WHAT YOU NEED TO DO:
From the line containing "KEYS pin K1: D7 -> D11" through the last line of the data, return those lines exactly as written and nothing more.

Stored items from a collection
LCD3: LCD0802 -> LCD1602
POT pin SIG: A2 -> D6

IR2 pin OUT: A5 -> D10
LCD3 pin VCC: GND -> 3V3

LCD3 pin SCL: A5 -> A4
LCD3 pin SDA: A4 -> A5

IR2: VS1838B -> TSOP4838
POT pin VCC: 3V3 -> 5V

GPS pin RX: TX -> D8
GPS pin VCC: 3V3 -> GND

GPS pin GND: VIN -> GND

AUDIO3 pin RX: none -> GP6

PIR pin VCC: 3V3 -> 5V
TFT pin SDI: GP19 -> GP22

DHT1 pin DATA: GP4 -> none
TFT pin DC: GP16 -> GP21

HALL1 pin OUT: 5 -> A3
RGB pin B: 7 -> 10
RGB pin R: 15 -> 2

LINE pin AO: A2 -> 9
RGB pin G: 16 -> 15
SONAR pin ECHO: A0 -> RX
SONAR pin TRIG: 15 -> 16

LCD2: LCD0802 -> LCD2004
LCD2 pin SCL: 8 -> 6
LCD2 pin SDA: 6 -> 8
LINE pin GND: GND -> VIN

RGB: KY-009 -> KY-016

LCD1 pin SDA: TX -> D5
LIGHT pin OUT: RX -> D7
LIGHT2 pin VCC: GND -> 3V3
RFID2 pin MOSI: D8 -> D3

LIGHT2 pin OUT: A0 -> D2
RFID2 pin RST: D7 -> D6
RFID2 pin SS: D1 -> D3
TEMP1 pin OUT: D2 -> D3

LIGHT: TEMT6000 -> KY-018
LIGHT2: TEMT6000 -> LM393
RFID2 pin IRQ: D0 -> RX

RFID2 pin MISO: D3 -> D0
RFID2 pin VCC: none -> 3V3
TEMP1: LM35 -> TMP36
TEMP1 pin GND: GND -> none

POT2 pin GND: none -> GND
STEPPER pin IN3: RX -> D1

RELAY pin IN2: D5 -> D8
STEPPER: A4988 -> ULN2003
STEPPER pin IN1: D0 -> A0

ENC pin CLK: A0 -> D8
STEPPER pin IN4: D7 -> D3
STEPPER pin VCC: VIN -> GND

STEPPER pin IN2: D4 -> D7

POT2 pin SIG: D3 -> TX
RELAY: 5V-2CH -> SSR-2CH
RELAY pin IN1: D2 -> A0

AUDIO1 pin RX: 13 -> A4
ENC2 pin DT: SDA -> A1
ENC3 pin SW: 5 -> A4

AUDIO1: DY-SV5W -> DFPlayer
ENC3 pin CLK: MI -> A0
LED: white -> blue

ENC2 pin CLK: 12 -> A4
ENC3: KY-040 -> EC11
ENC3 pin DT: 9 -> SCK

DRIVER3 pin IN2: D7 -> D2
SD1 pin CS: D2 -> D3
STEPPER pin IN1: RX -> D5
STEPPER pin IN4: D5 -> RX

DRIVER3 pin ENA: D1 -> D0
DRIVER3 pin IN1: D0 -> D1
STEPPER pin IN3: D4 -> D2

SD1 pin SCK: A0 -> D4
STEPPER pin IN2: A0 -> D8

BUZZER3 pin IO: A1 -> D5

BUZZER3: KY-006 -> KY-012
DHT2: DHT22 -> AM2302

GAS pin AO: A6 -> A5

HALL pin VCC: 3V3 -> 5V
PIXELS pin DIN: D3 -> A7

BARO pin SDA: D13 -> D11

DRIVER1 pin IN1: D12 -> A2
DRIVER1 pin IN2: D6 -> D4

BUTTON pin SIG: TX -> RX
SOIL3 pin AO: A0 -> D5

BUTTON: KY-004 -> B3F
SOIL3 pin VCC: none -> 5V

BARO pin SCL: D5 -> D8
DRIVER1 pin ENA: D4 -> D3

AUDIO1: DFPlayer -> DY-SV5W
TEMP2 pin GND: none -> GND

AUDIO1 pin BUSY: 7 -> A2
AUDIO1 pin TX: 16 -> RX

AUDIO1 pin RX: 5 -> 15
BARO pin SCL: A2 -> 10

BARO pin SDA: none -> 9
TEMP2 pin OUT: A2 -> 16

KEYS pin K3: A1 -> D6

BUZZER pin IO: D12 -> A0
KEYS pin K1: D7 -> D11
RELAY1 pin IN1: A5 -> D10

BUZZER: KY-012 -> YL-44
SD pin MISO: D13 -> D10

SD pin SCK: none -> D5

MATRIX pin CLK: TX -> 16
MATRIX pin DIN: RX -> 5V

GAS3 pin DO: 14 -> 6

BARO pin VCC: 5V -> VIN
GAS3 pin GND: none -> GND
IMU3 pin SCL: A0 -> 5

ANSWER SECTION:
KEYS pin K1: D7 -> D11
RELAY1 pin IN1: A5 -> D10

BUZZER: KY-012 -> YL-44
SD pin MISO: D13 -> D10

SD pin SCK: none -> D5

MATRIX pin CLK: TX -> 16
MATRIX pin DIN: RX -> 5V

GAS3 pin DO: 14 -> 6

BARO pin VCC: 5V -> VIN
GAS3 pin GND: none -> GND
IMU3 pin SCL: A0 -> 5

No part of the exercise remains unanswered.